What is being asked: With the records below as your source, retype each line exactly from the top down to the line that contains "SW1: none -> switch (N_25, N_27)", and include that line.

Data:
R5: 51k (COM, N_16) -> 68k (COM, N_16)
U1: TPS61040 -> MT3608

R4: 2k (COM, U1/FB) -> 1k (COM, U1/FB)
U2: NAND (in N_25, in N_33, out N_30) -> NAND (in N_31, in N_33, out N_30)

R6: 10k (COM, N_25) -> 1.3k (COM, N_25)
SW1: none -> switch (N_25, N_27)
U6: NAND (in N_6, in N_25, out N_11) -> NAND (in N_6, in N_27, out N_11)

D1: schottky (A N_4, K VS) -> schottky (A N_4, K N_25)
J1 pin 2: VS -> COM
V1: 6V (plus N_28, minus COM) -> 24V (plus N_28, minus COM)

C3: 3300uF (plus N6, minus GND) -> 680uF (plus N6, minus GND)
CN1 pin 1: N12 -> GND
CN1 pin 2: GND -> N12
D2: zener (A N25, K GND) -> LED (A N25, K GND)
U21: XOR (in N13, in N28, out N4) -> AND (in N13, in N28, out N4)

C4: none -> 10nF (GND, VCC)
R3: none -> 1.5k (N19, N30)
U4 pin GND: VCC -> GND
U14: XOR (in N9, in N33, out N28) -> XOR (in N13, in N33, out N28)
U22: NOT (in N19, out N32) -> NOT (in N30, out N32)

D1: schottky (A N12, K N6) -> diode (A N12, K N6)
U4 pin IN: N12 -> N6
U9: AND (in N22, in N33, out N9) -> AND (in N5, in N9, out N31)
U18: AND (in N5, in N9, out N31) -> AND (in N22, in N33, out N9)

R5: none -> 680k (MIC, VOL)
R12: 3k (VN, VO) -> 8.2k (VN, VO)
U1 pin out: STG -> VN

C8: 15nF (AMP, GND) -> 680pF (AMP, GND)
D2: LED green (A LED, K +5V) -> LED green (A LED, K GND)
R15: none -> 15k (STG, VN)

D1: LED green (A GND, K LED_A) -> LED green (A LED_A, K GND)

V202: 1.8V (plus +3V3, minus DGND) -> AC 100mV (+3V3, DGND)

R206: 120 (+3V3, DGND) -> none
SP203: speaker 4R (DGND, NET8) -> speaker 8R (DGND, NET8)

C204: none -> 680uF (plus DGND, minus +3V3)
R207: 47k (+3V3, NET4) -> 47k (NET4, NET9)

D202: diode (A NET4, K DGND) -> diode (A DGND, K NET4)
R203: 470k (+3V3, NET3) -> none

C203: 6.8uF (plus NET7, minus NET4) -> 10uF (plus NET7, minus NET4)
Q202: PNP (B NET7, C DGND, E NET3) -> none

Response area:
R5: 51k (COM, N_16) -> 68k (COM, N_16)
U1: TPS61040 -> MT3608

R4: 2k (COM, U1/FB) -> 1k (COM, U1/FB)
U2: NAND (in N_25, in N_33, out N_30) -> NAND (in N_31, in N_33, out N_30)

R6: 10k (COM, N_25) -> 1.3k (COM, N_25)
SW1: none -> switch (N_25, N_27)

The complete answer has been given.